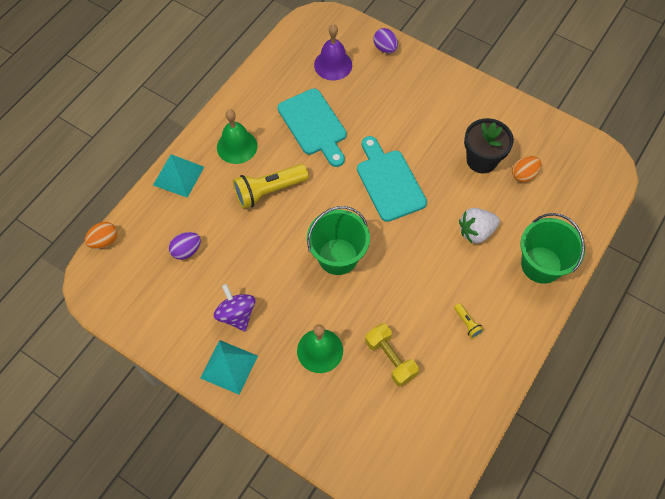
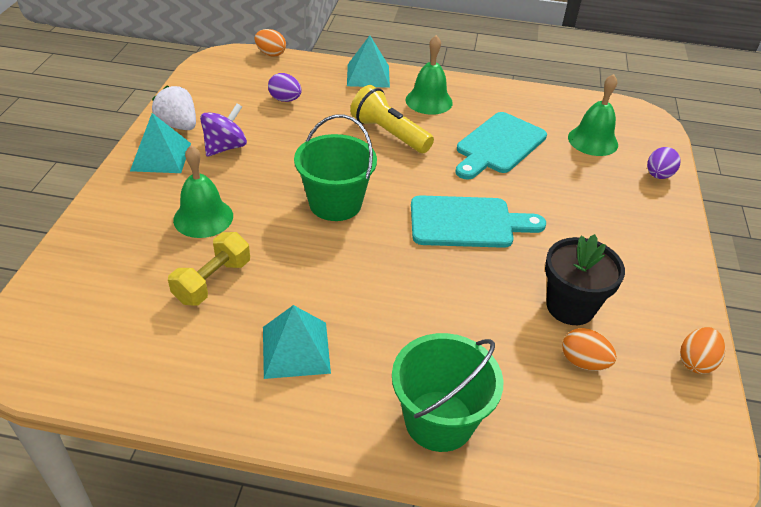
camera: 65 degrees right, 20 degrees down
(333, 65) = (593, 141): purple bell -> green bell
(389, 182) = (467, 223): turquoise cutting board -> turquoise cutting board turned 45 degrees clockwise
(467, 323) = (296, 349): yellow flashlight -> turquoise pyramid
(476, 231) = (449, 326): white strawberry -> white strawberry (178, 125)
(540, 121) = (696, 362): none -> orange egg

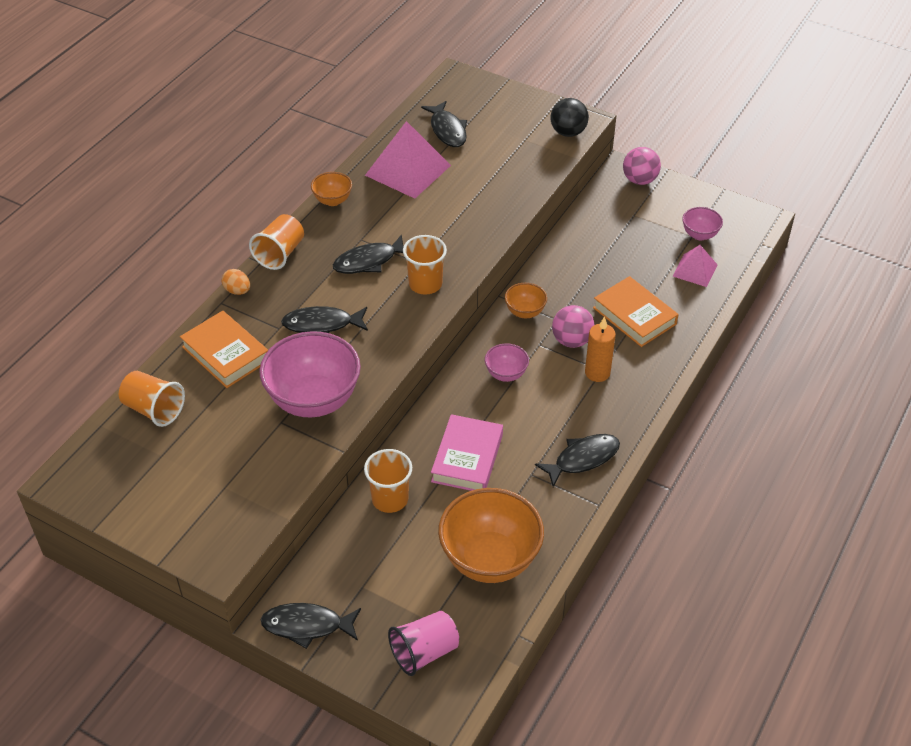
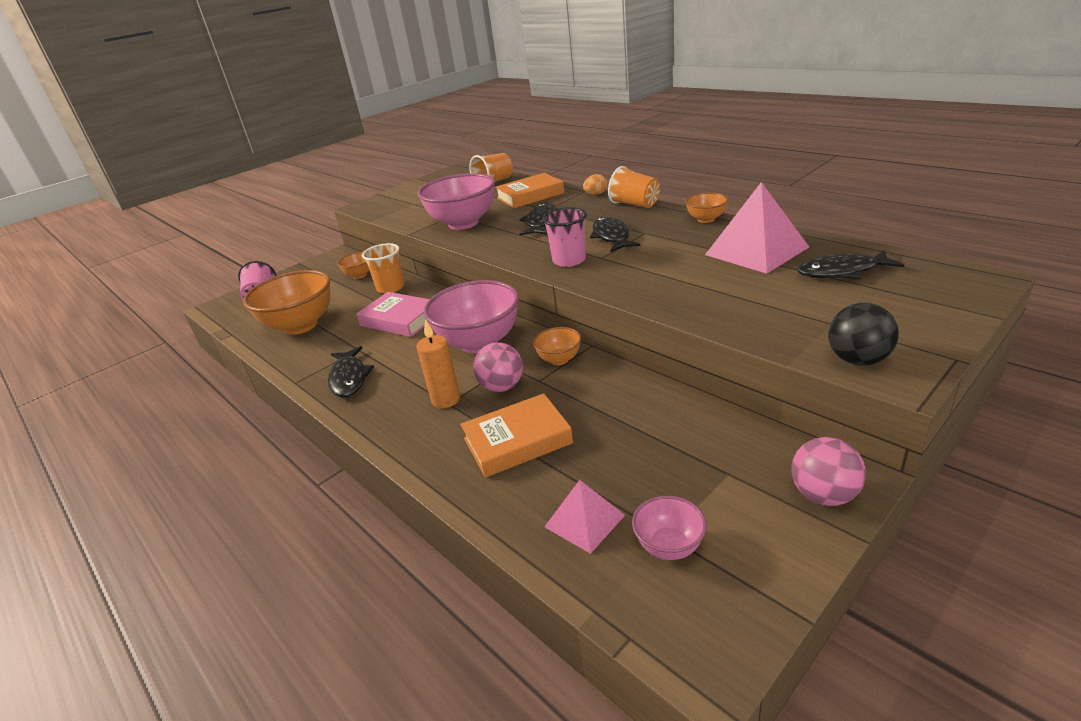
camera: 110 degrees right, 15 degrees down
(307, 626) = (324, 263): black fish -> none
(352, 553) = (360, 275): none -> orange bowl
(425, 284) = (569, 260): orange cup -> pink cup
(506, 374) = (479, 343): pink bowl -> pink bowl, size x2.08

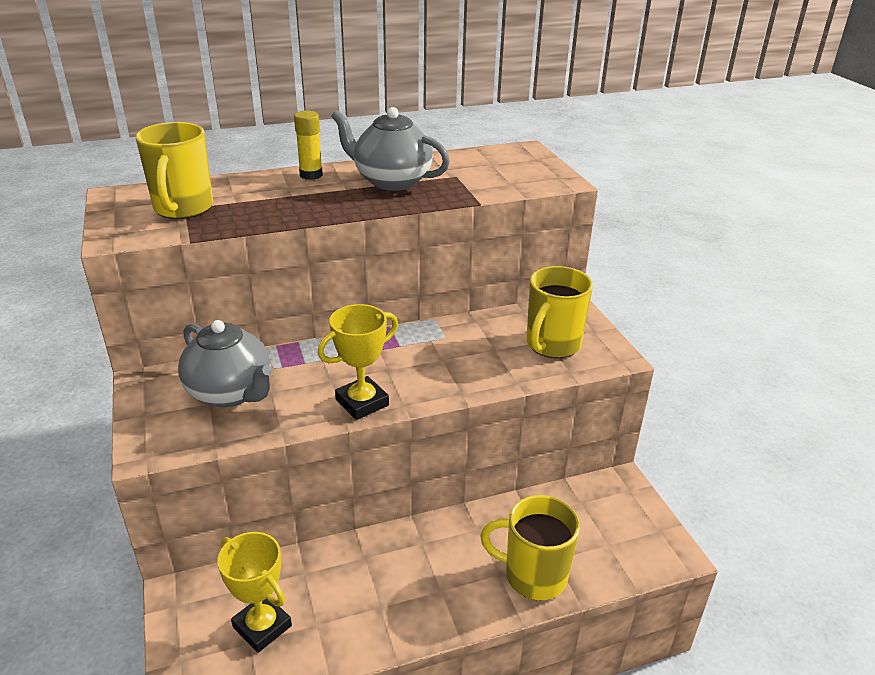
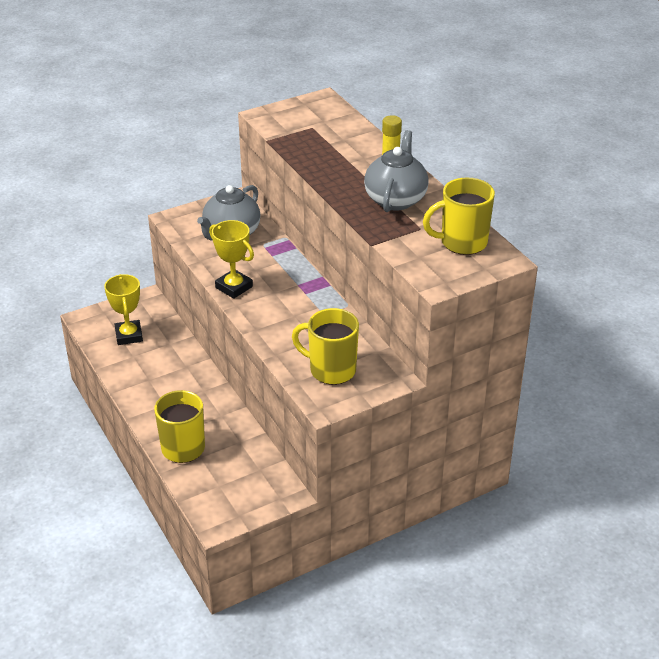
camera: 80 degrees right, 5 degrees up
(183, 208) = (312, 127): yellow mug -> yellow mug (462, 242)
(262, 626) = (129, 335): yellow trophy -> yellow trophy turned 45 degrees counterclockwise

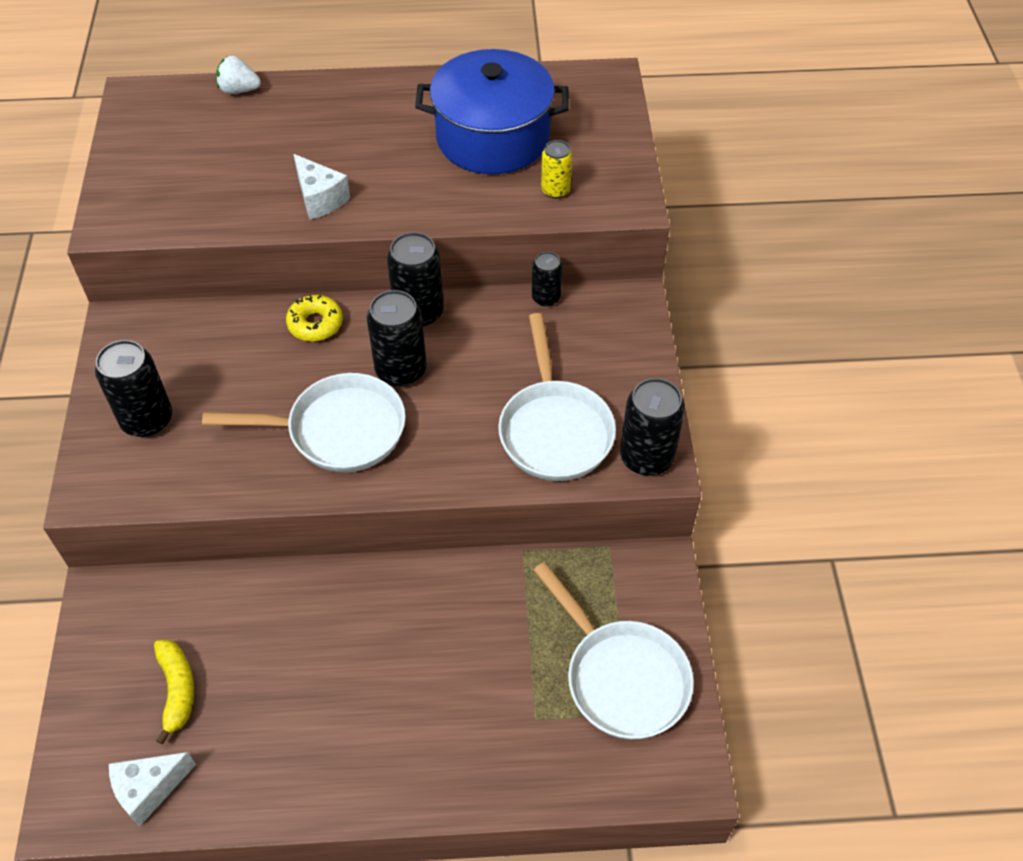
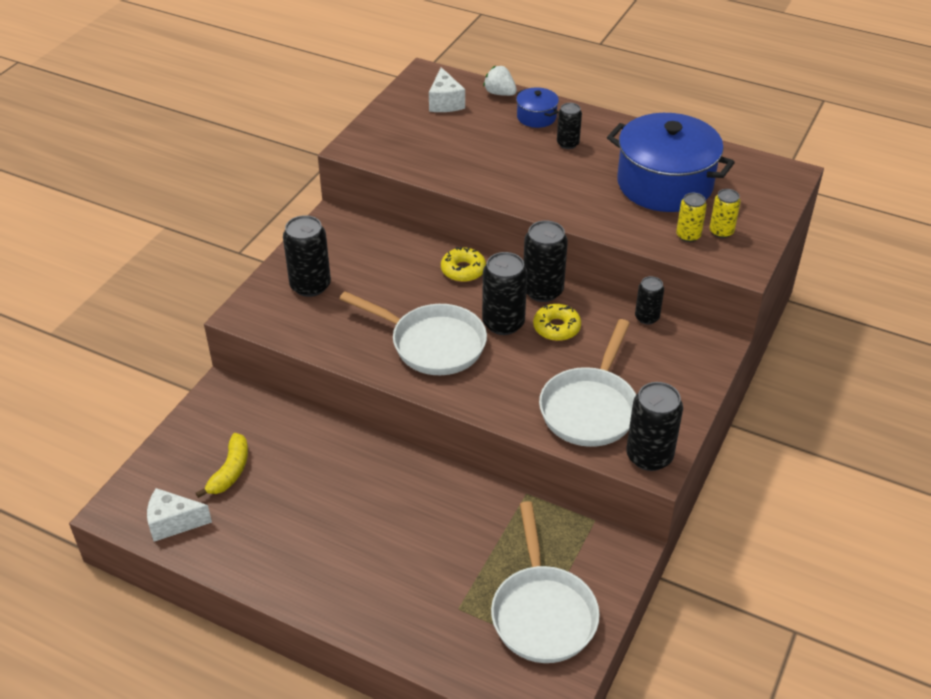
camera: 30 degrees right, 10 degrees down
(301, 105) = (536, 117): none -> blue pot
(320, 199) = (507, 181): white cheese -> white cheese (445, 102)
(357, 126) = (567, 143): none -> black can
(461, 350) = (556, 328): none -> yellow donut
(585, 172) = (721, 232): none -> yellow can

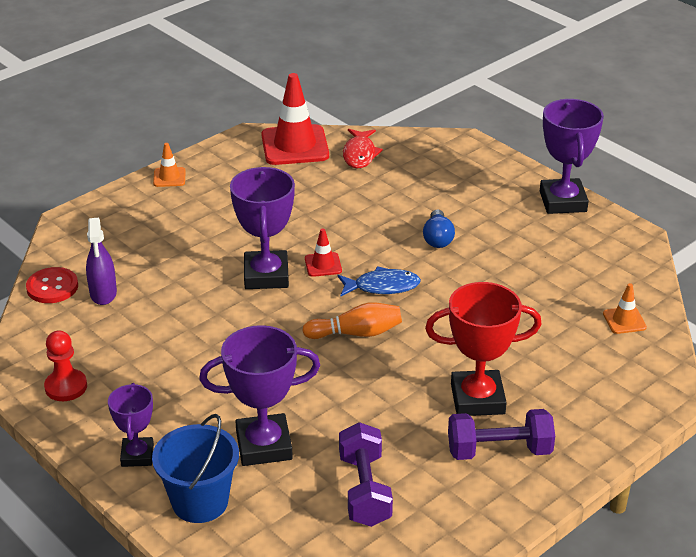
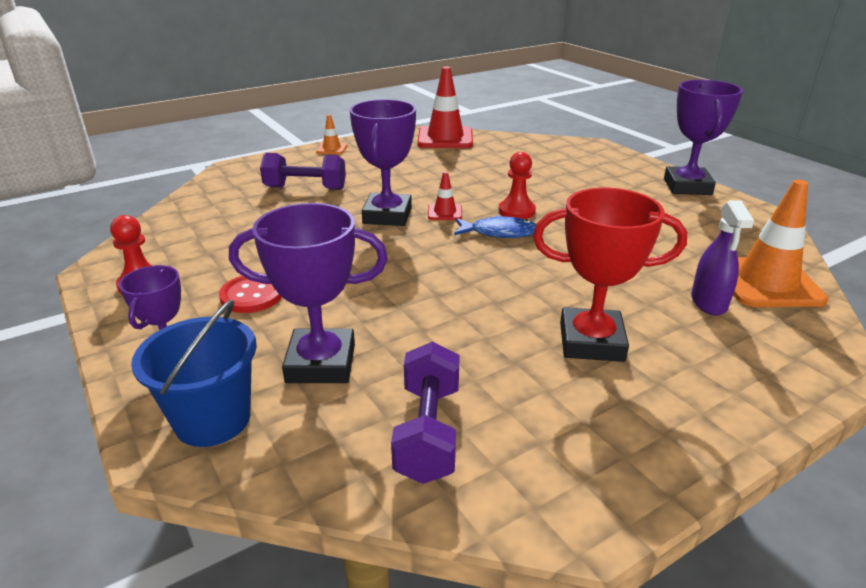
camera: 10 degrees right, 5 degrees down
(52, 287) = (186, 208): red button -> red button (252, 295)
(103, 293) = (228, 216): purple spray bottle -> purple spray bottle (708, 303)
(356, 333) = (462, 267): orange bowling pin -> none
(360, 154) = (499, 146): red fish -> none
(394, 255) = (516, 211): none -> red pawn
(437, 238) = (561, 202): blue light bulb -> none
(499, 450) = (616, 403): purple dumbbell -> purple dumbbell (305, 188)
(624, 320) = (766, 283): orange traffic cone -> orange traffic cone, size x2.09

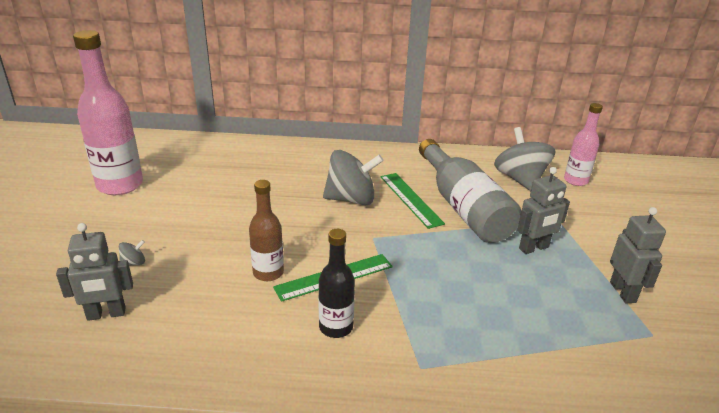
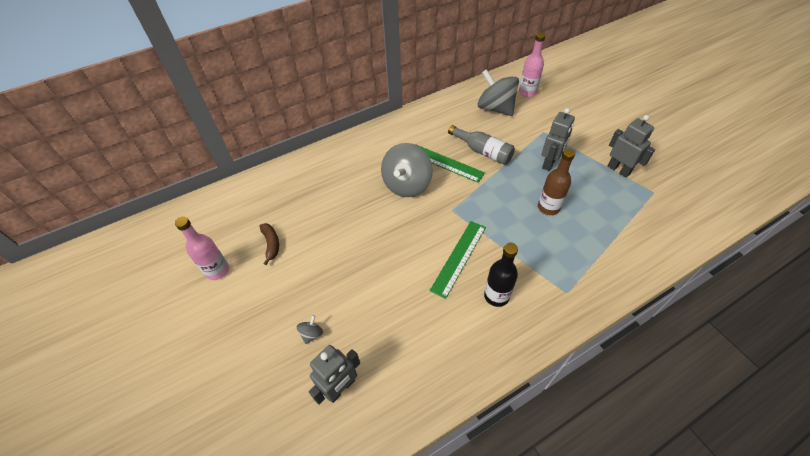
camera: 30 degrees left, 20 degrees up
(120, 185) = (217, 270): pink bottle -> pink bottle, size x0.57
(181, 187) = (271, 244): none -> brown banana
(268, 273) = (414, 281): brown bottle -> brown bottle (548, 207)
(351, 199) = (407, 184): grey spinning top -> grey spinning top turned 150 degrees clockwise
(463, 207) = (483, 151): grey bottle -> grey bottle, size x0.57

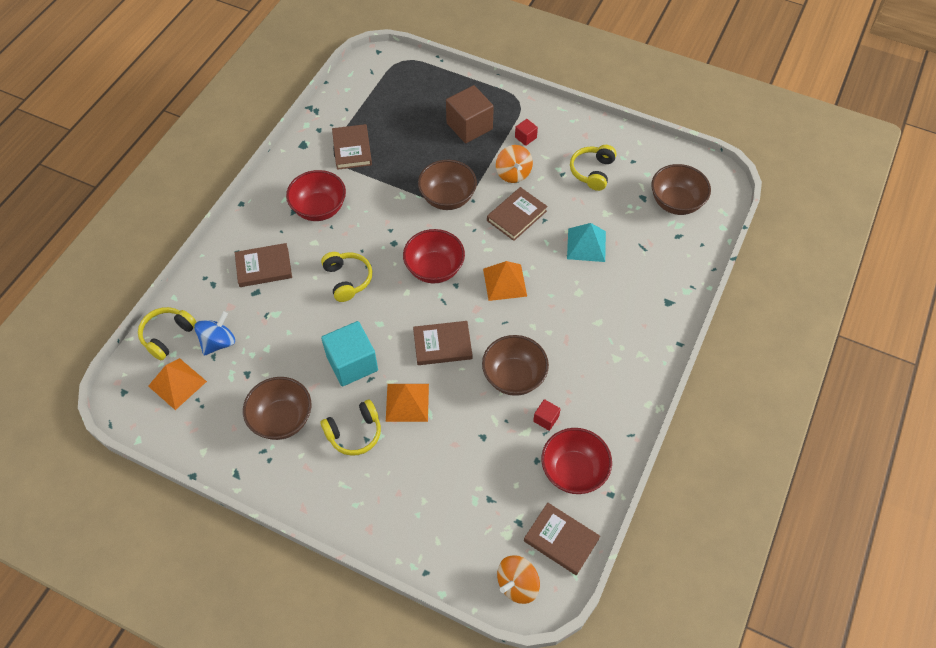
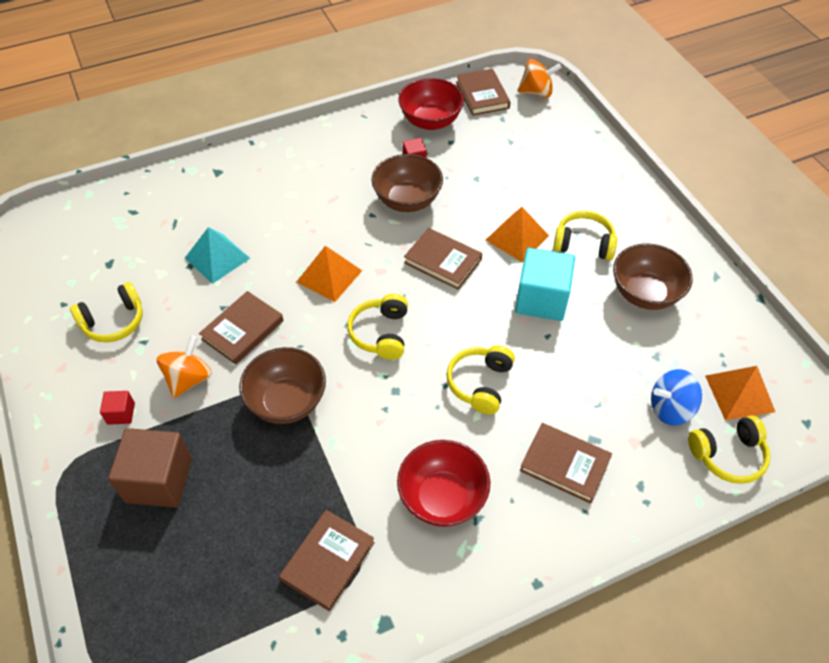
camera: 140 degrees left, 5 degrees down
(434, 269) = (381, 333): red bowl -> yellow headphones
(516, 216) = (243, 330): brown book -> brown book turned 45 degrees counterclockwise
(676, 202) = (90, 239): brown bowl -> none

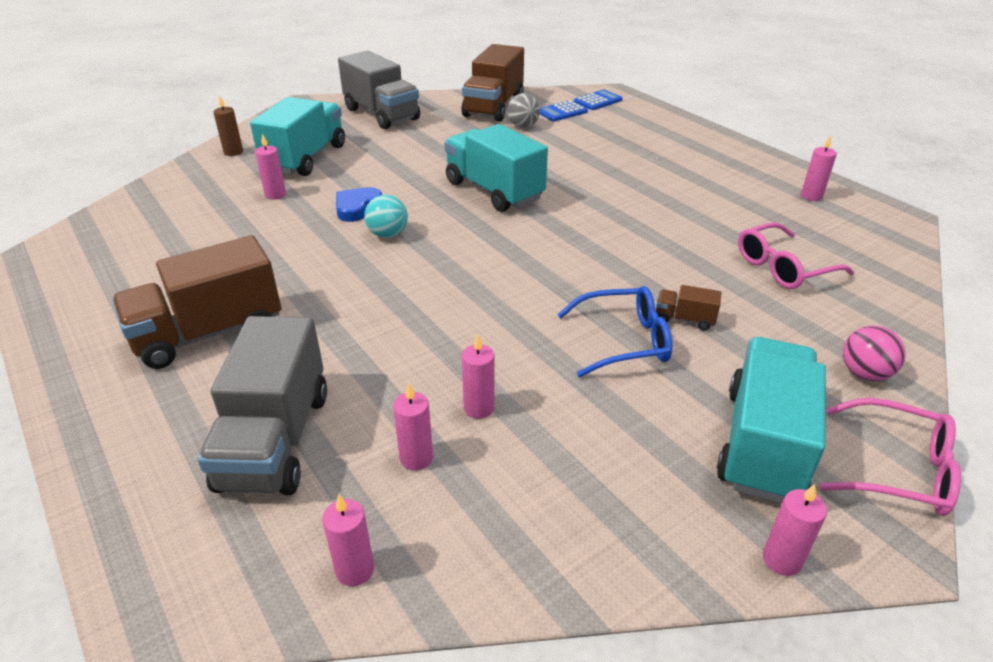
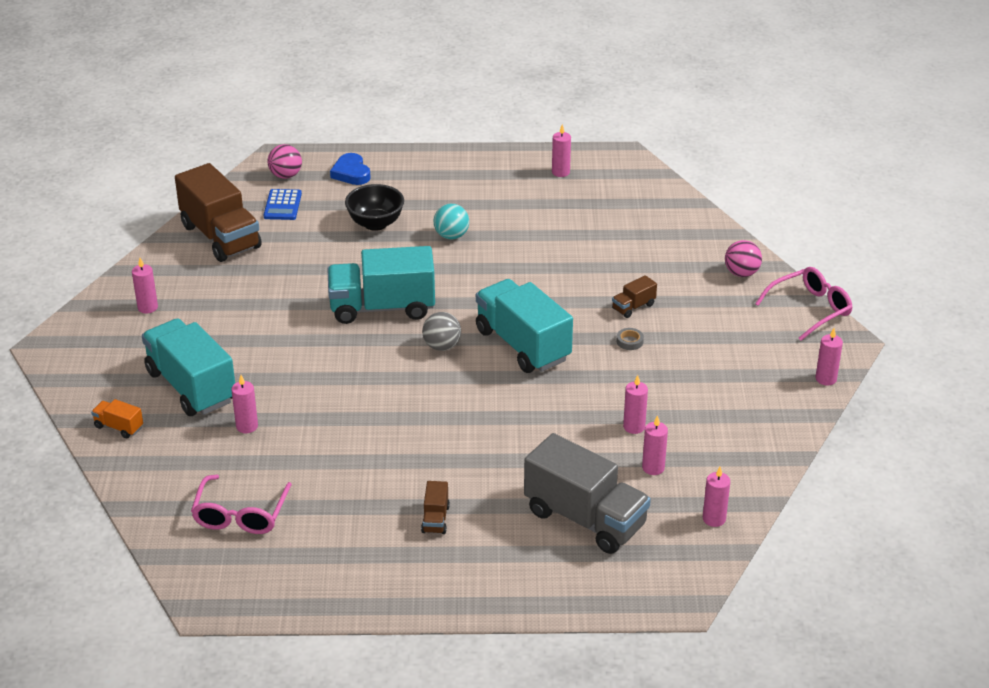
camera: 55 degrees left, 0 degrees up
(209, 333) = (435, 519): brown truck -> brown truck, size x0.43
(233, 152) = (119, 427): brown candle -> orange truck
(357, 208) = (326, 388): blue heart -> blue heart (351, 173)
(381, 114) = (147, 307): grey truck -> pink candle
(388, 234) = (389, 388): turquoise ball -> turquoise ball (451, 236)
(523, 126) = (283, 239): grey ball -> grey ball (442, 346)
(597, 149) = (375, 223): none -> black bowl
(598, 101) = (286, 175): blue calculator -> pink ball
(624, 341) = (629, 341): blue glasses -> grey tape
(763, 443) = (756, 340): turquoise truck -> turquoise truck (522, 345)
(783, 267) = (624, 237): pink glasses -> pink glasses (240, 515)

» **WORK REQUEST**: Transcribe only this stretch of the data: the line with "(262, 626) = (129, 335): yellow", the line with "(434, 269) = (381, 333): red", and every line in between. Leave out the pictures.

» **ANSWER**:
(262, 626) = (129, 335): yellow trophy -> yellow trophy turned 45 degrees counterclockwise

camera: 30 degrees right, 10 degrees down
(301, 105) = (536, 117): none -> blue pot
(320, 199) = (507, 181): white cheese -> white cheese (445, 102)
(357, 126) = (567, 143): none -> black can
(461, 350) = (556, 328): none -> yellow donut
(585, 172) = (721, 232): none -> yellow can

camera: 10 degrees right, 5 degrees down
(52, 287) = (186, 208): red button -> red button (252, 295)
(103, 293) = (228, 216): purple spray bottle -> purple spray bottle (708, 303)
(356, 333) = (462, 267): orange bowling pin -> none
(360, 154) = (499, 146): red fish -> none
(394, 255) = (516, 211): none -> red pawn
(437, 238) = (561, 202): blue light bulb -> none
(499, 450) = (616, 403): purple dumbbell -> purple dumbbell (305, 188)
(624, 320) = (766, 283): orange traffic cone -> orange traffic cone, size x2.09

camera: 30 degrees left, 20 degrees up
(120, 185) = (217, 270): pink bottle -> pink bottle, size x0.57
(181, 187) = (271, 244): none -> brown banana
(268, 273) = (414, 281): brown bottle -> brown bottle (548, 207)
(351, 199) = (407, 184): grey spinning top -> grey spinning top turned 150 degrees clockwise
(463, 207) = (483, 151): grey bottle -> grey bottle, size x0.57

camera: 140 degrees left, 5 degrees down
(434, 269) = (381, 333): red bowl -> yellow headphones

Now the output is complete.